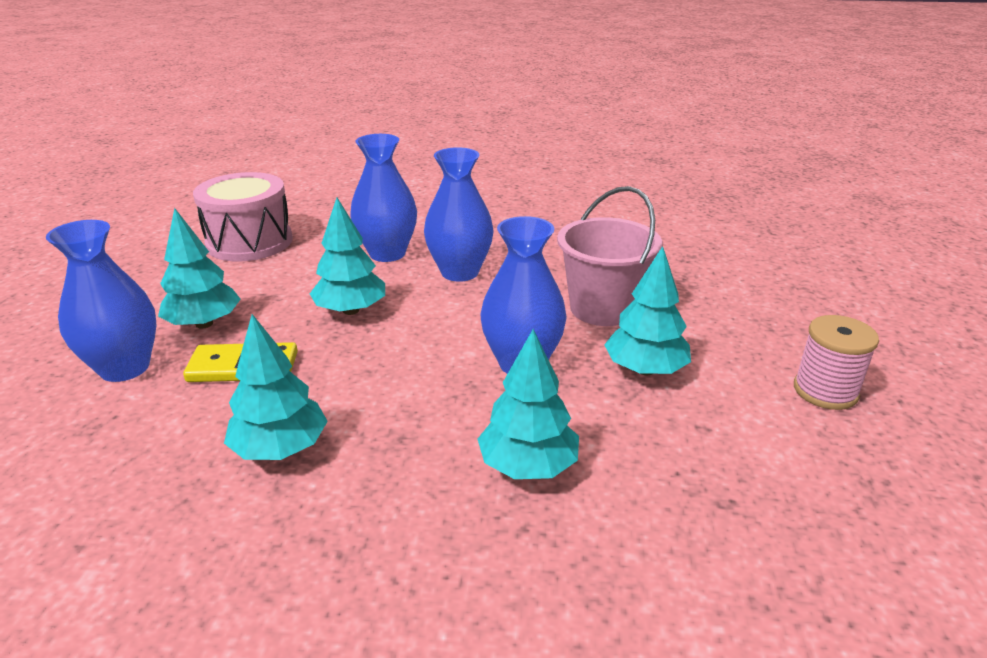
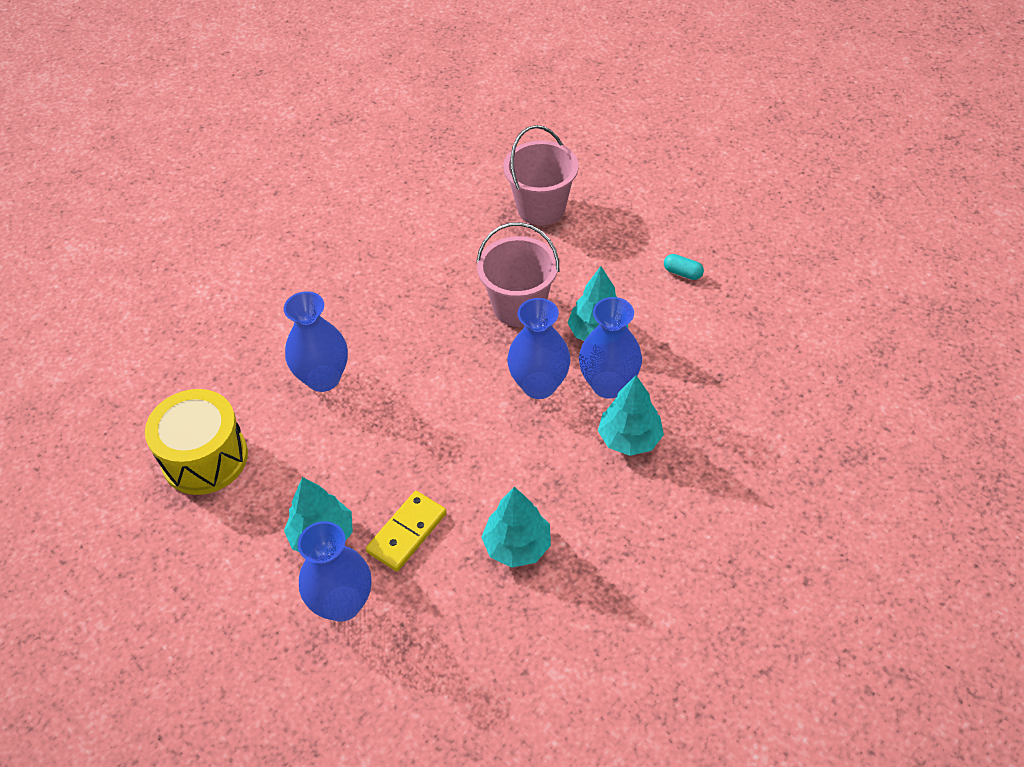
camera: 50 degrees left, 20 degrees up
(249, 242) = (205, 458): pink drum -> yellow drum
(351, 310) = (389, 441): turquoise tree -> none
(459, 272) = (397, 351): blue vase -> blue vase (608, 384)
(737, 269) = (541, 208): none -> pink bucket
(825, 391) = (682, 273): pink spool -> turquoise capsule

◆ **PROMPT**:
Transcribe exactly, and only, the lines from the one holding "(459, 272) = (397, 351): blue" through the final line of the listing.

◆ **EXERCISE RESPONSE**:
(459, 272) = (397, 351): blue vase -> blue vase (608, 384)
(737, 269) = (541, 208): none -> pink bucket
(825, 391) = (682, 273): pink spool -> turquoise capsule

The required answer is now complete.